*** Block opens ***

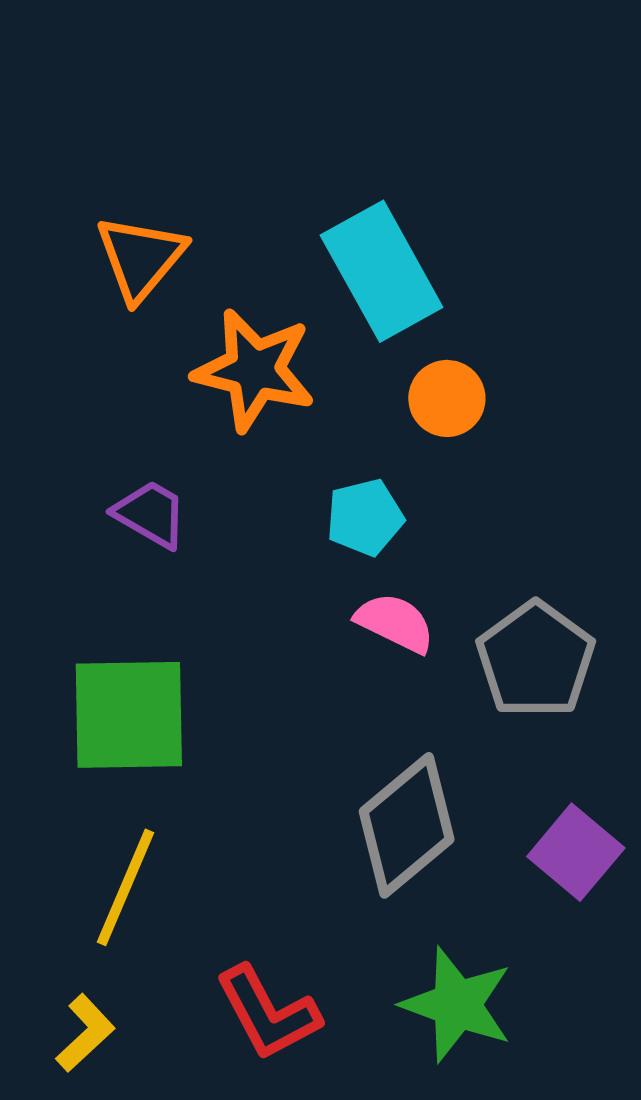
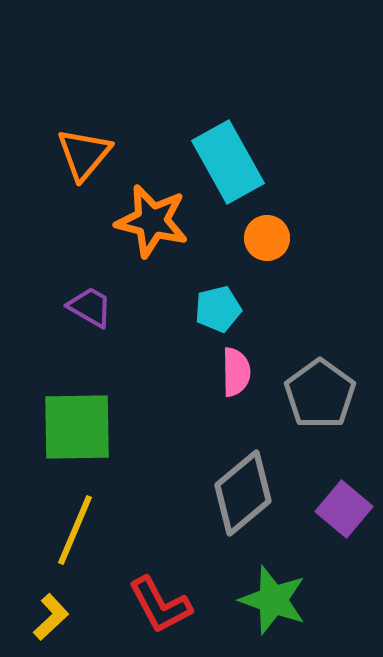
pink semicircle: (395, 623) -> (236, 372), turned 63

*** Block closes ***
*** Block opens ***

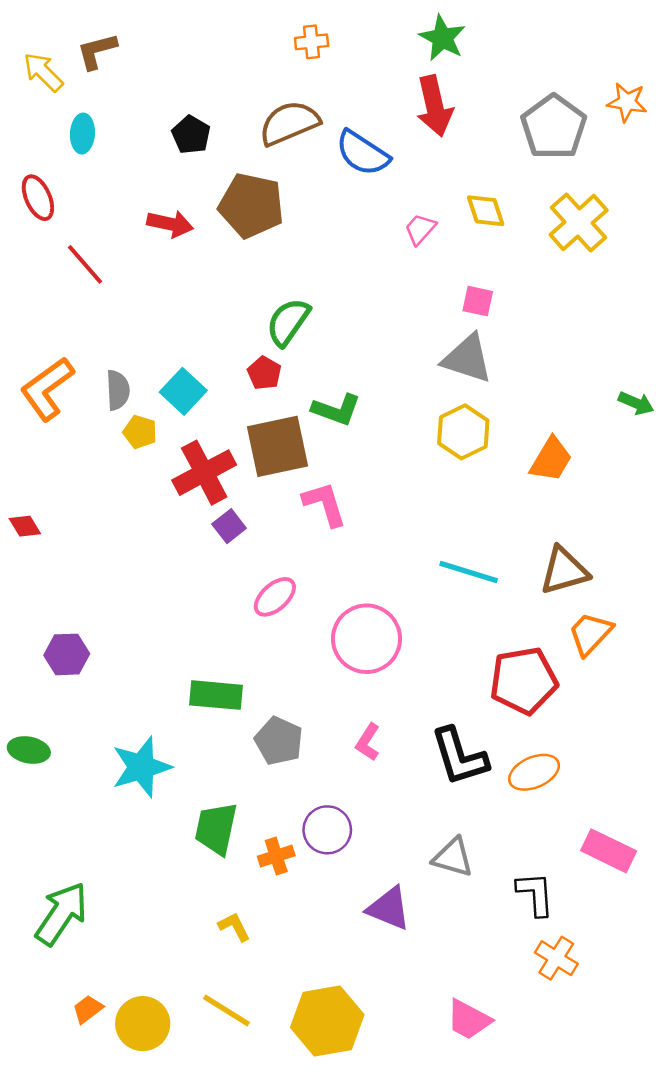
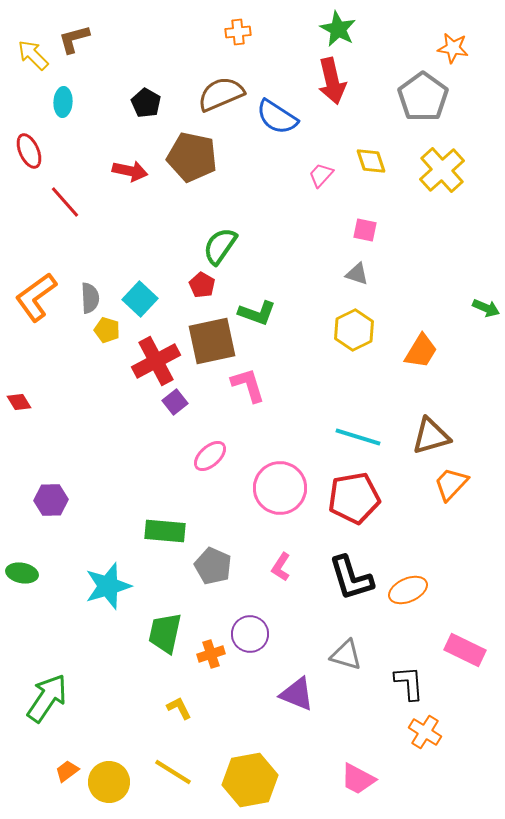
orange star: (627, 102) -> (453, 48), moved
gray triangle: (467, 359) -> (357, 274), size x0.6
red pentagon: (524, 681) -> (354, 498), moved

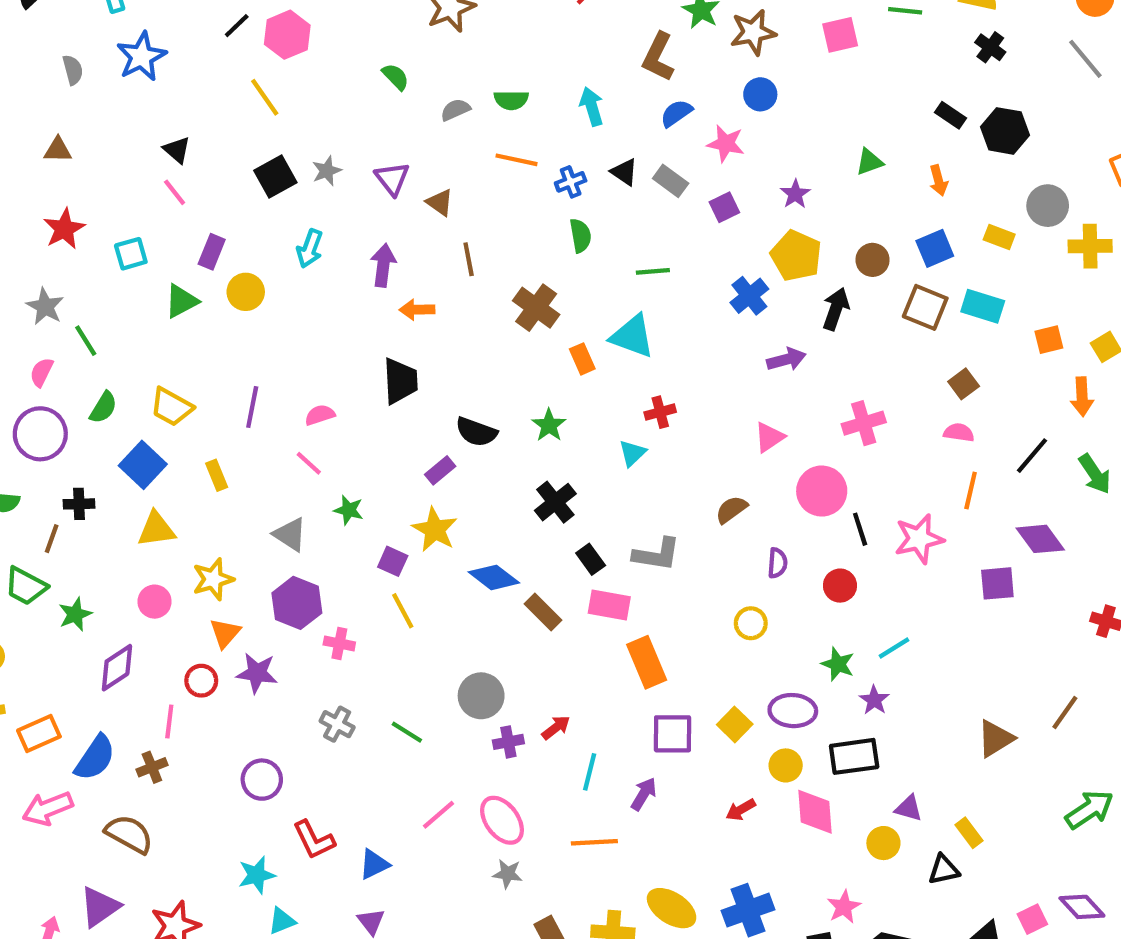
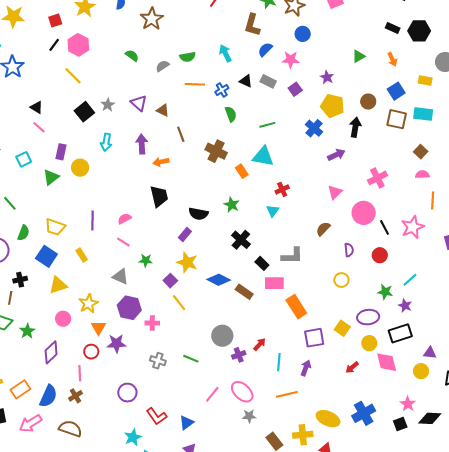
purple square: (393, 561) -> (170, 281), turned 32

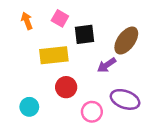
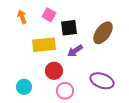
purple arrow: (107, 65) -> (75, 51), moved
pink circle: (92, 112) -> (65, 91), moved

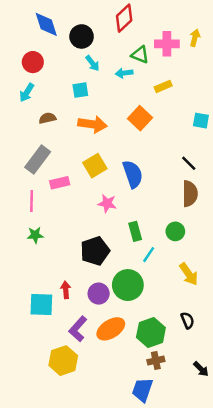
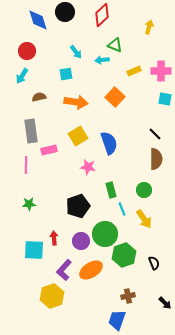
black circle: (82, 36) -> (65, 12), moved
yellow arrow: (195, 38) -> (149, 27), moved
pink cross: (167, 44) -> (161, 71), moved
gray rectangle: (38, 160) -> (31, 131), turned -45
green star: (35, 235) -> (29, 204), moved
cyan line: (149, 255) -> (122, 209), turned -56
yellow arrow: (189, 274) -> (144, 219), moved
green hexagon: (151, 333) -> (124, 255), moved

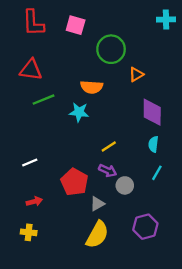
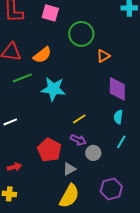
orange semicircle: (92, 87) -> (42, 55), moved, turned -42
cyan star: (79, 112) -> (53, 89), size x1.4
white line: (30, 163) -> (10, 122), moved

*** Block closes ***
*** Block opens ***

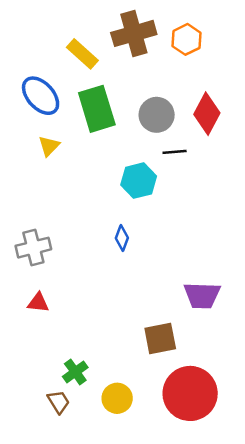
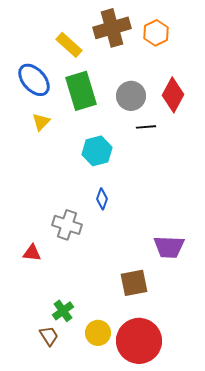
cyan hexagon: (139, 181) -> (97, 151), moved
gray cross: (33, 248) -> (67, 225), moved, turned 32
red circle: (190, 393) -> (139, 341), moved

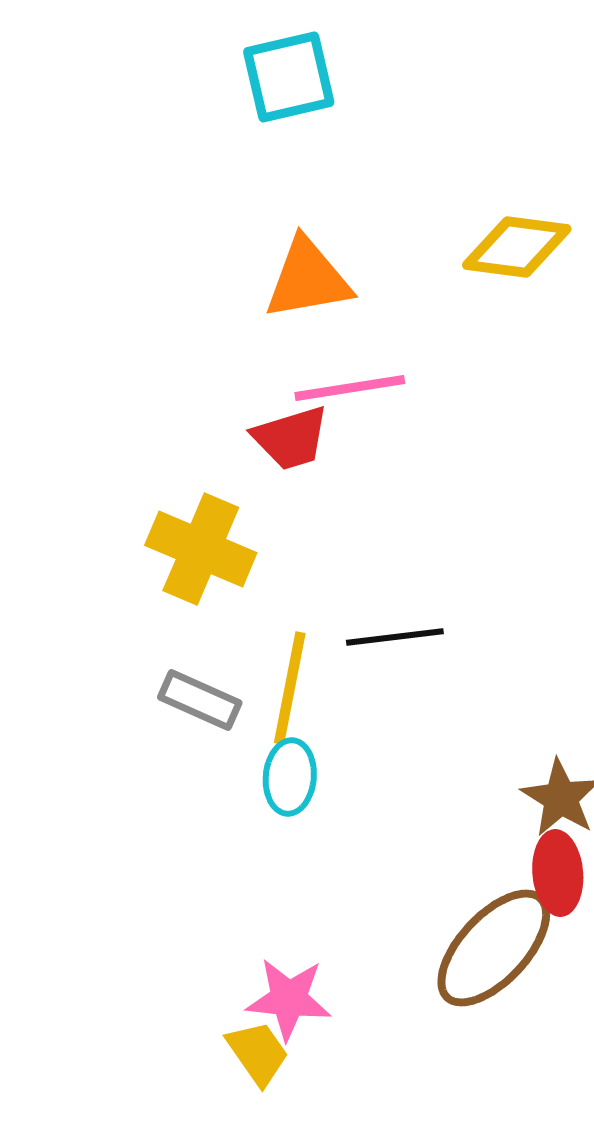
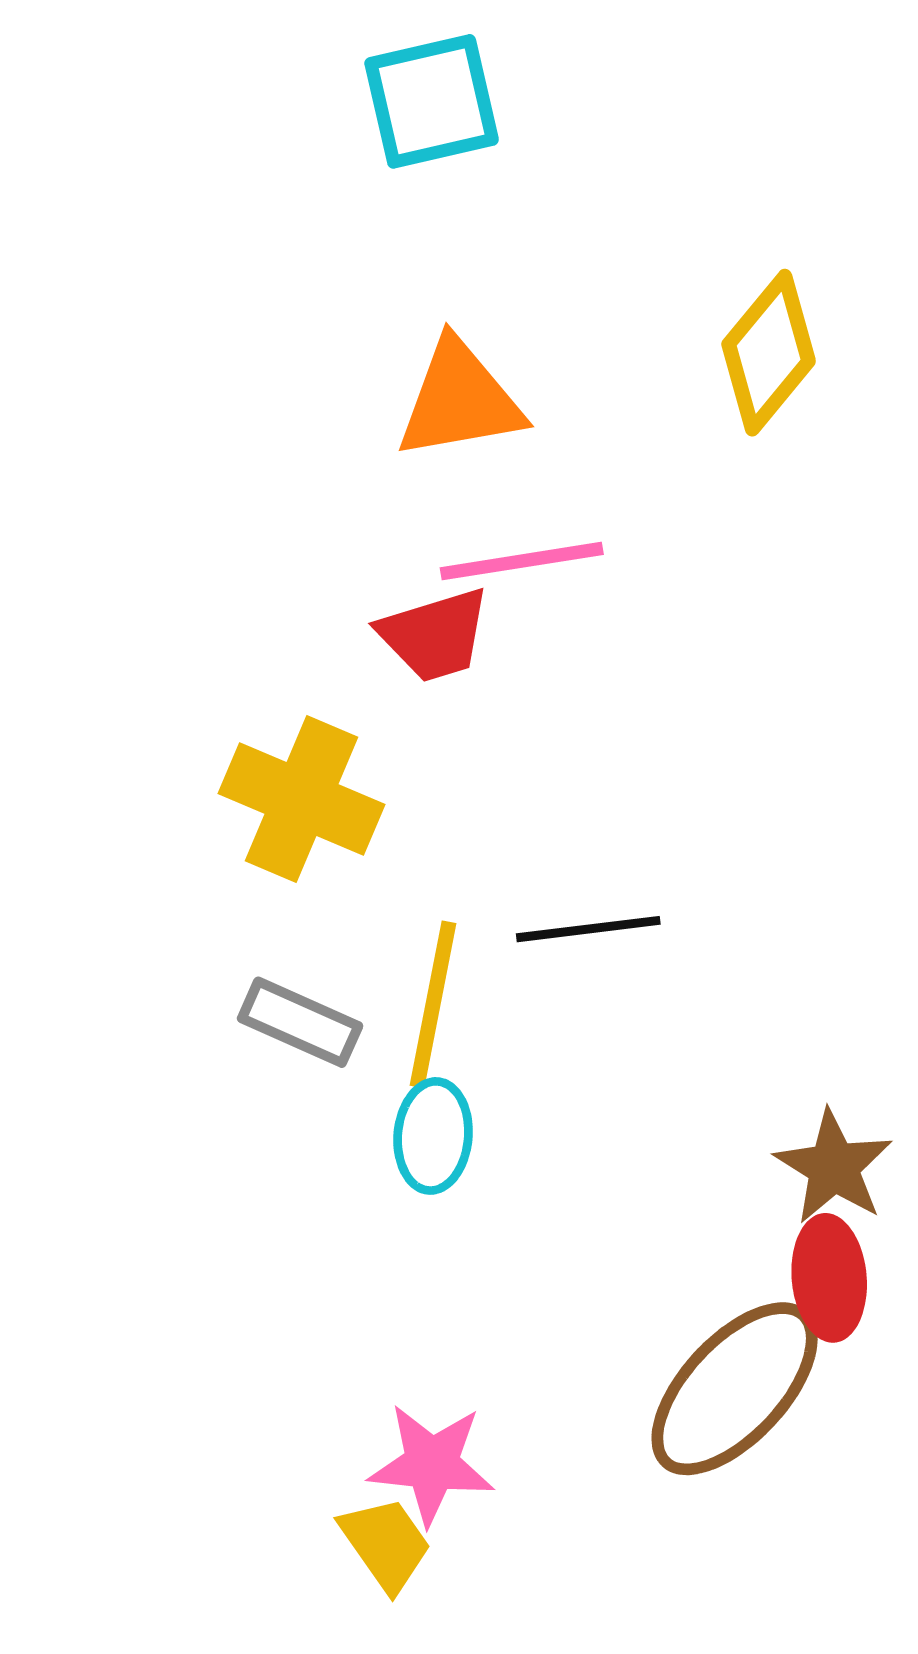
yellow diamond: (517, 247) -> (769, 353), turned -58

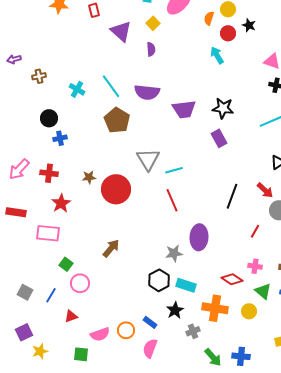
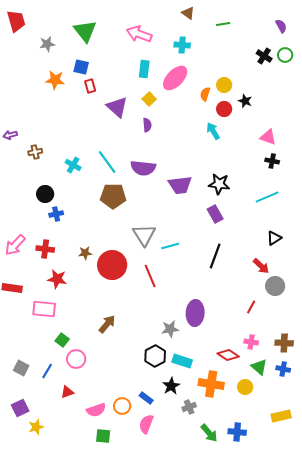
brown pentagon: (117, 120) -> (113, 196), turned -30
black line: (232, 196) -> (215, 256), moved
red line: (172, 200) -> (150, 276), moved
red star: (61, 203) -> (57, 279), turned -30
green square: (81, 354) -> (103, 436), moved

*** Block closes ***

Task instructions
Find "green" in the data above. Report each line where it appears.

Answer to the problem
green star: (35, 235) -> (29, 204), moved
green hexagon: (151, 333) -> (124, 255), moved
green square: (81, 354) -> (103, 436), moved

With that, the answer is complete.